***** Data shown *****

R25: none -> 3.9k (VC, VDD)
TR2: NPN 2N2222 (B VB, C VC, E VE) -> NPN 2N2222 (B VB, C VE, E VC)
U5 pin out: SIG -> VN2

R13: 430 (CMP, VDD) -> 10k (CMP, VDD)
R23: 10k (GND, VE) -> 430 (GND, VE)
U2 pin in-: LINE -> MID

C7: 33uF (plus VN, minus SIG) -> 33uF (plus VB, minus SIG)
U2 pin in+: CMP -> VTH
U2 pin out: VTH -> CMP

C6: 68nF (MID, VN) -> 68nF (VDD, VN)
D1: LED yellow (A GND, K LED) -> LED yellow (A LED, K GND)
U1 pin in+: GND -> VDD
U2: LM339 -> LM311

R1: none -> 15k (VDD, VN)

*****
***** Data shown *****

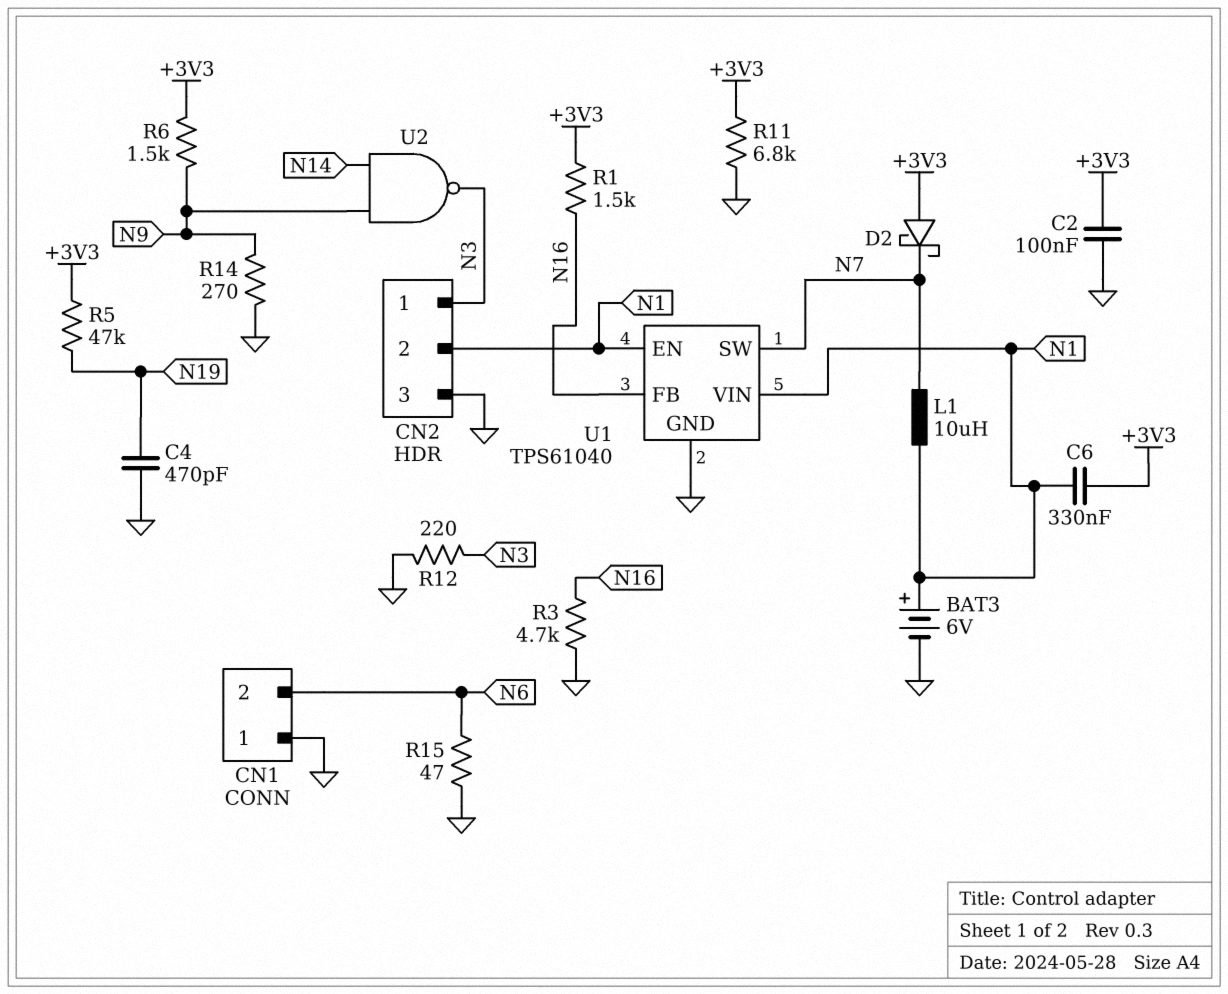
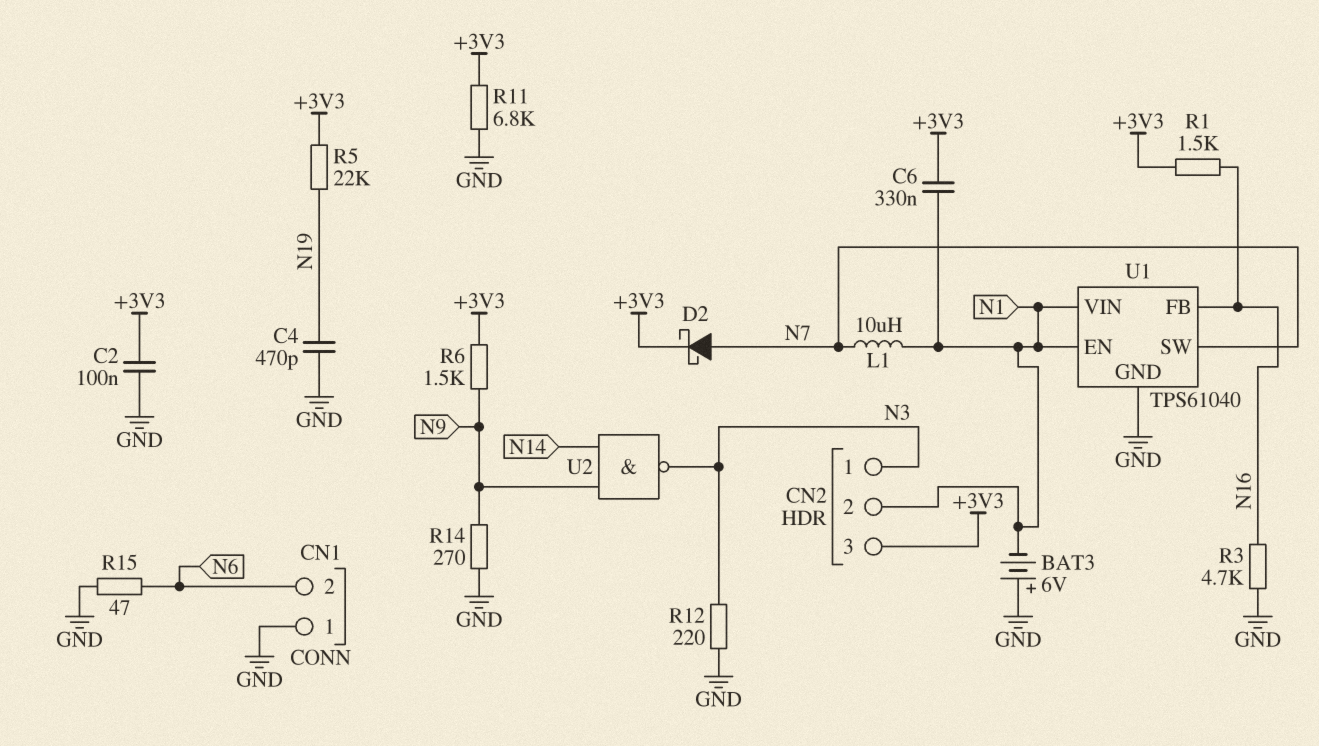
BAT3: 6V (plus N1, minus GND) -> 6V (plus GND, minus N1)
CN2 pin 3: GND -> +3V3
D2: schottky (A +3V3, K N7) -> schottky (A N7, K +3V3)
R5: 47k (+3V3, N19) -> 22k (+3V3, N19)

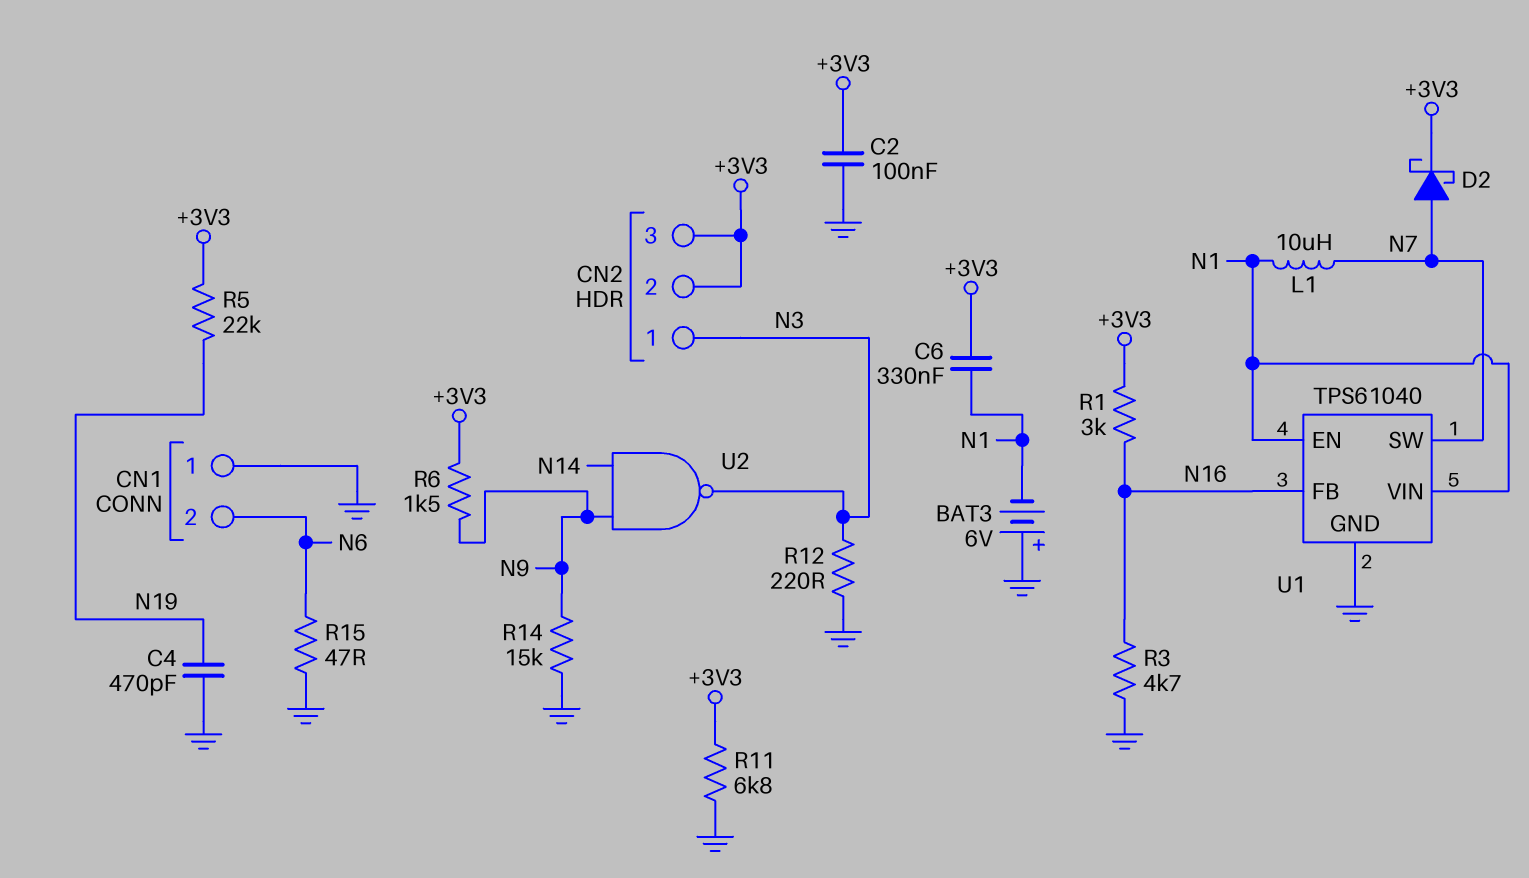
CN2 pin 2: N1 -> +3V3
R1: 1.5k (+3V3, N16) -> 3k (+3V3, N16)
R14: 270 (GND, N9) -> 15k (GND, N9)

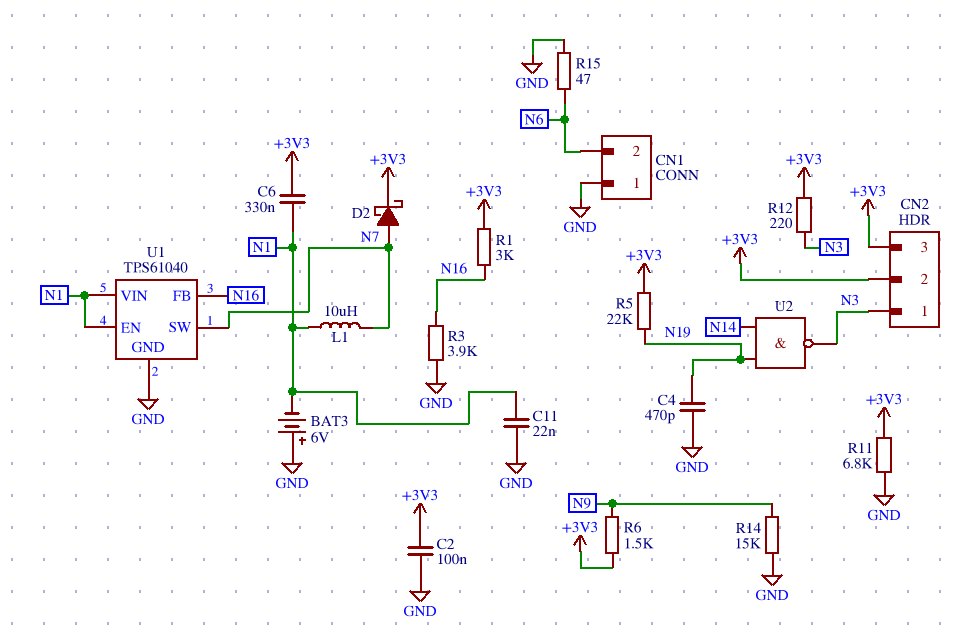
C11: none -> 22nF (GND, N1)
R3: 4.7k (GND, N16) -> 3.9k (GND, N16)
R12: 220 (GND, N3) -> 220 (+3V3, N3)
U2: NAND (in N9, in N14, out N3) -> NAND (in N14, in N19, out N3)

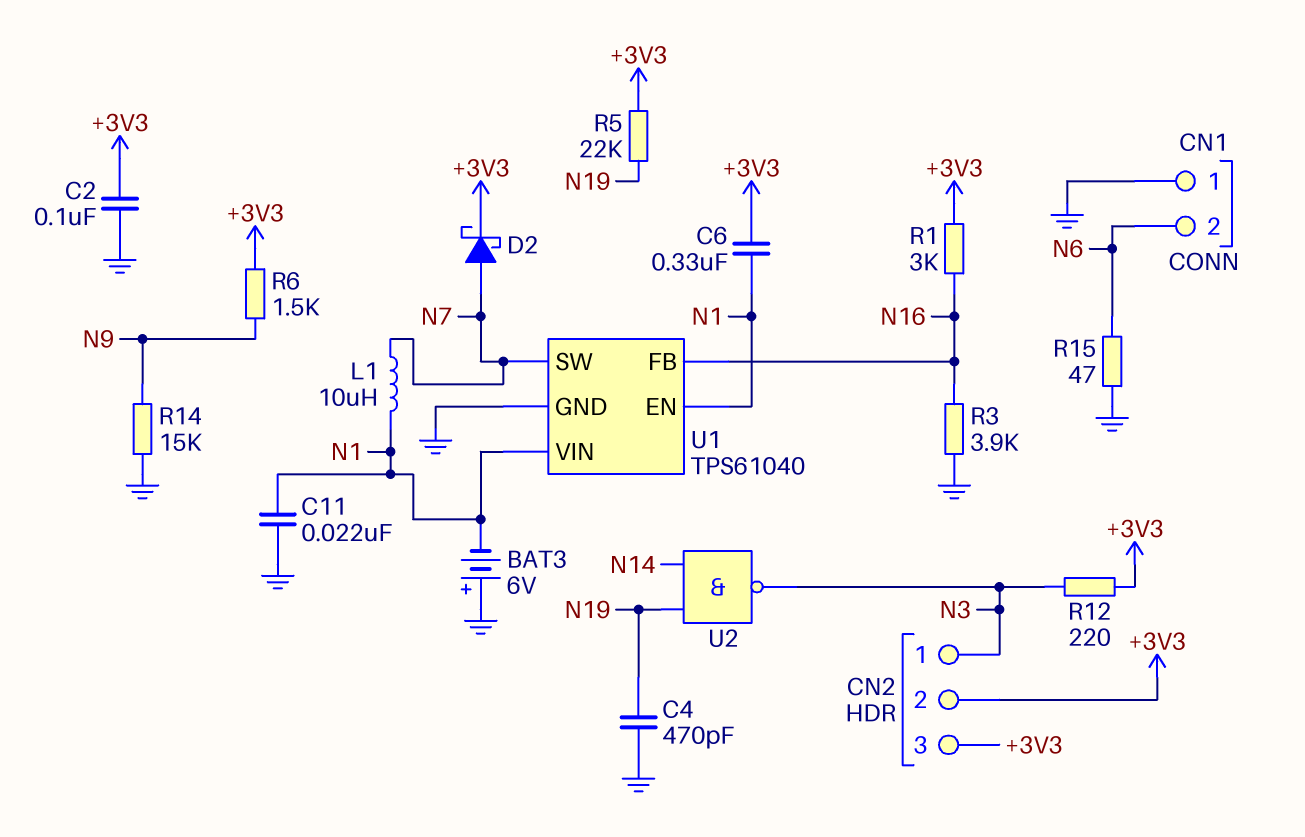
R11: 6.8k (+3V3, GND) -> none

*****

= Goal of the exercise =
Please return only the lines above, starting at the line that has "C6: 68nF (MID, VN) -> 68nF (VDD, VN)" and ending at the line that has "R1: none -> 15k (VDD, VN)", keeping both and leaving each one unchanged.

= Output of the task =
C6: 68nF (MID, VN) -> 68nF (VDD, VN)
D1: LED yellow (A GND, K LED) -> LED yellow (A LED, K GND)
U1 pin in+: GND -> VDD
U2: LM339 -> LM311

R1: none -> 15k (VDD, VN)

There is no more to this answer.